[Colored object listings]

____

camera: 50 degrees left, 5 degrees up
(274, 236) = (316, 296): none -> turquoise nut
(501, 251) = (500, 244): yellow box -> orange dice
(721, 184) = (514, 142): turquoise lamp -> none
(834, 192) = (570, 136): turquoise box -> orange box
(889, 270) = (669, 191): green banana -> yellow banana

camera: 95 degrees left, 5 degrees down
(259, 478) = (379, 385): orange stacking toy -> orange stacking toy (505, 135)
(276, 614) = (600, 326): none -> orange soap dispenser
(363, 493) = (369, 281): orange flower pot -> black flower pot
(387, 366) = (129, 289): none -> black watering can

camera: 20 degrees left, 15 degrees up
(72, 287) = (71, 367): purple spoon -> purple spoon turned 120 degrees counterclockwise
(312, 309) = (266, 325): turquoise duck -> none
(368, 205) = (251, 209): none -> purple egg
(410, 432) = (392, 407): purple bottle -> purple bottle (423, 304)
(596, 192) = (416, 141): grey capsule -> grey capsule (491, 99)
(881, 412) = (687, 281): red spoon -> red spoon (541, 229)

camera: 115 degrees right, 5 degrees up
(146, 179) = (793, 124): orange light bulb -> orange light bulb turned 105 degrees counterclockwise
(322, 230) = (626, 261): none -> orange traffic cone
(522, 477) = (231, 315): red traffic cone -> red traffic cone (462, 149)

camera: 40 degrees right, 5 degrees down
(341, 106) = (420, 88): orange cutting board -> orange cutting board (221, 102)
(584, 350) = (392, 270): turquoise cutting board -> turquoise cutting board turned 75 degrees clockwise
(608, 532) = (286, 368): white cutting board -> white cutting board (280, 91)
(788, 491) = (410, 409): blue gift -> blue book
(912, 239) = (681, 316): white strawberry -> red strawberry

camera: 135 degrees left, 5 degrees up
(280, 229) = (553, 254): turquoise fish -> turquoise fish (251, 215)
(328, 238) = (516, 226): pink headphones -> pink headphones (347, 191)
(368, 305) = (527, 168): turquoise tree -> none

____

PROBLEM:
Print only the lines from the top of the data above down to the line holding "(788, 491) = (410, 409): blue", inclusive.

RESPONSE:
camera: 50 degrees left, 5 degrees up
(274, 236) = (316, 296): none -> turquoise nut
(501, 251) = (500, 244): yellow box -> orange dice
(721, 184) = (514, 142): turquoise lamp -> none
(834, 192) = (570, 136): turquoise box -> orange box
(889, 270) = (669, 191): green banana -> yellow banana

camera: 95 degrees left, 5 degrees down
(259, 478) = (379, 385): orange stacking toy -> orange stacking toy (505, 135)
(276, 614) = (600, 326): none -> orange soap dispenser
(363, 493) = (369, 281): orange flower pot -> black flower pot
(387, 366) = (129, 289): none -> black watering can

camera: 20 degrees left, 15 degrees up
(72, 287) = (71, 367): purple spoon -> purple spoon turned 120 degrees counterclockwise
(312, 309) = (266, 325): turquoise duck -> none
(368, 205) = (251, 209): none -> purple egg
(410, 432) = (392, 407): purple bottle -> purple bottle (423, 304)
(596, 192) = (416, 141): grey capsule -> grey capsule (491, 99)
(881, 412) = (687, 281): red spoon -> red spoon (541, 229)

camera: 115 degrees right, 5 degrees up
(146, 179) = (793, 124): orange light bulb -> orange light bulb turned 105 degrees counterclockwise
(322, 230) = (626, 261): none -> orange traffic cone
(522, 477) = (231, 315): red traffic cone -> red traffic cone (462, 149)

camera: 40 degrees right, 5 degrees down
(341, 106) = (420, 88): orange cutting board -> orange cutting board (221, 102)
(584, 350) = (392, 270): turquoise cutting board -> turquoise cutting board turned 75 degrees clockwise
(608, 532) = (286, 368): white cutting board -> white cutting board (280, 91)
(788, 491) = (410, 409): blue gift -> blue book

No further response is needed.